- [About this exercise]:
Take every line in the entries that includes the word "vert" and copy it.

____________

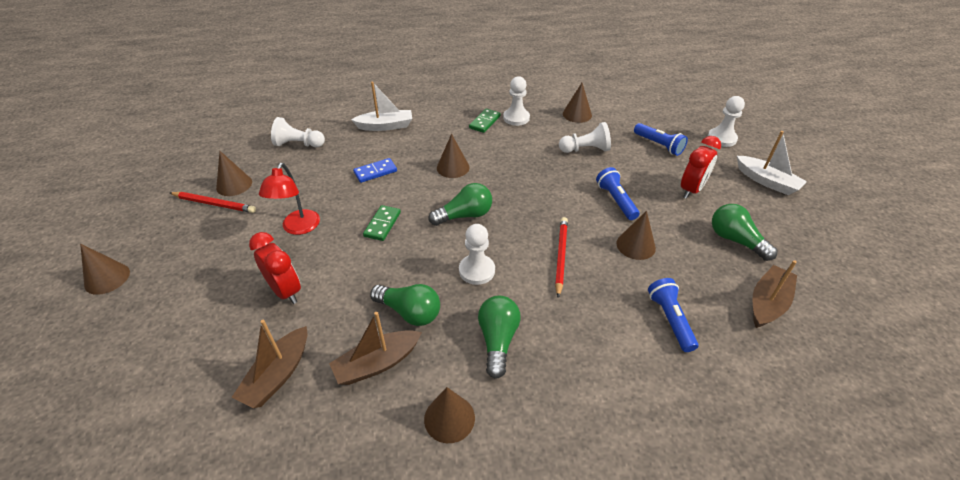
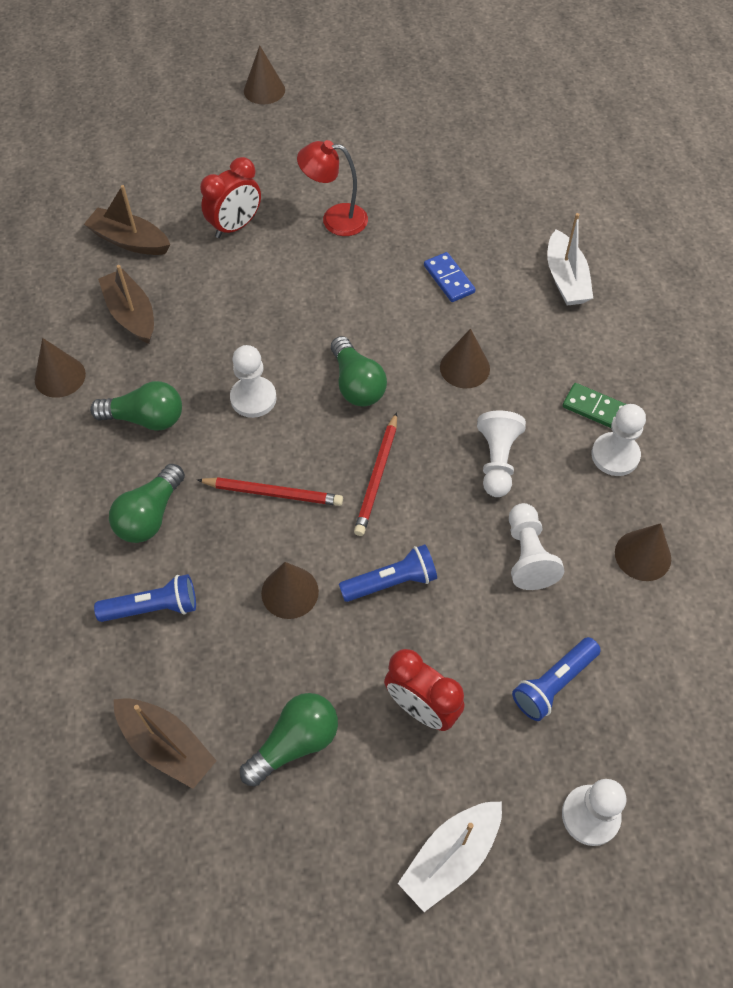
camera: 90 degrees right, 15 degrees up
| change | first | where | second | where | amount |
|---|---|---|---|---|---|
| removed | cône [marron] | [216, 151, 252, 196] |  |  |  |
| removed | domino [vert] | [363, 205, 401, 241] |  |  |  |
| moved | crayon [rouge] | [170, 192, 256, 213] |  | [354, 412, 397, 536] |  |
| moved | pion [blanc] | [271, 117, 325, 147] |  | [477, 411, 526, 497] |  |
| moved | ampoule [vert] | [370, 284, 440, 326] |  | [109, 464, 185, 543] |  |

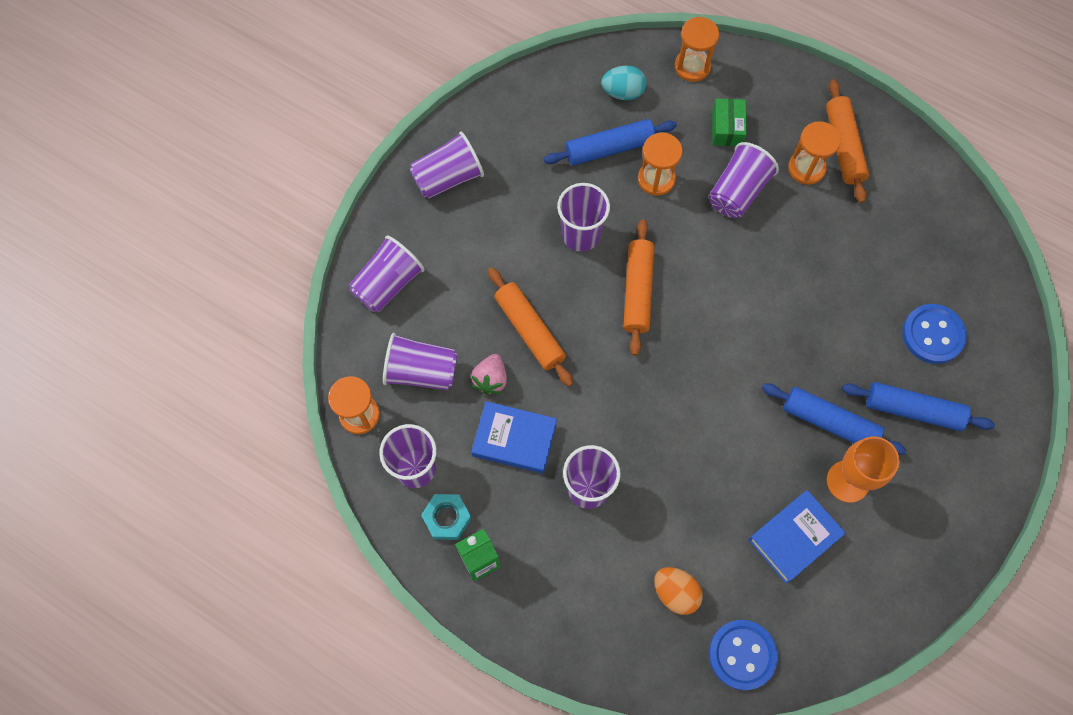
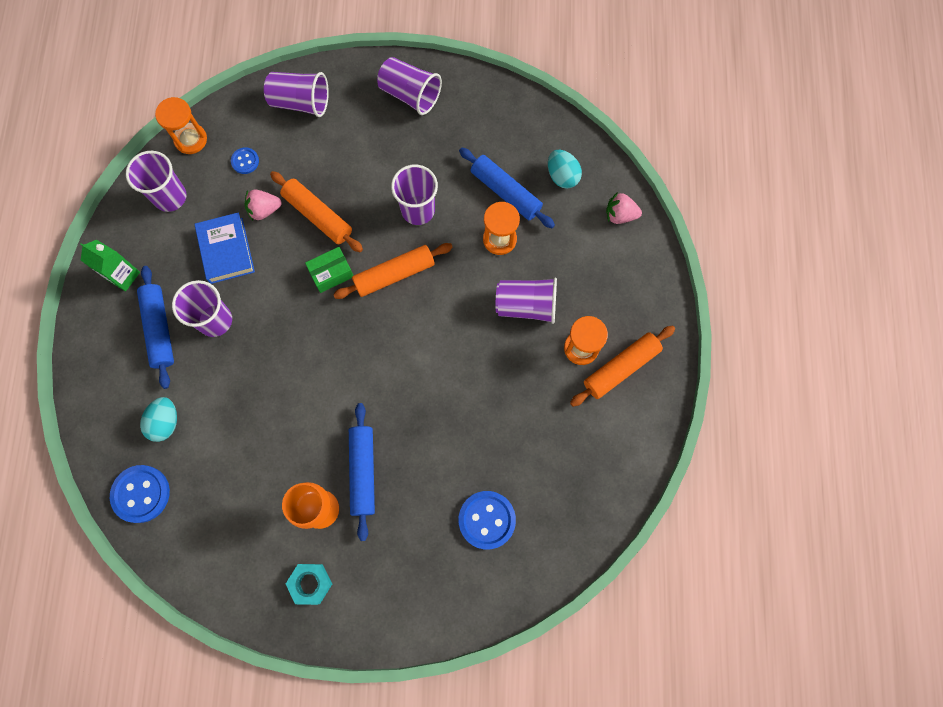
camera: 60 degrees right, 5 degrees up
| change | first | where | second | where | amount |
|---|---|---|---|---|---|
| removed | livre [bleu] | [749, 490, 846, 584] |  |  |  |
| moved | écrou [turquoise] | [421, 494, 471, 540] |  | [286, 564, 332, 605] |  |
| moved | boîte [vert] | [712, 98, 747, 146] |  | [305, 247, 354, 293] |  |
| moved | rouleau à pâtisserie [bleu] | [842, 382, 995, 431] |  | [137, 266, 174, 389] |  |
| replaced | gobelet [violet] | [383, 333, 458, 390] | bouton [bleu] | [231, 147, 259, 174] |  |
| replaced | sablier [orange] | [675, 17, 719, 82] | fraise [rose] | [606, 192, 642, 224] |  |
| recoloured | œuf [orange] | [654, 567, 703, 615] | œuf [turquoise] | [140, 397, 177, 442] |  |
| turned | rouleau à pâtisserie [orange] | [488, 268, 573, 386] |  | [270, 171, 363, 252] | 75 degrees counterclockwise |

____________

- [Written solution]:
| removed | domino [vert] | [363, 205, 401, 241] |  |  |  |
| moved | ampoule [vert] | [370, 284, 440, 326] |  | [109, 464, 185, 543] |  |
| moved | boîte [vert] | [712, 98, 747, 146] |  | [305, 247, 354, 293] |  |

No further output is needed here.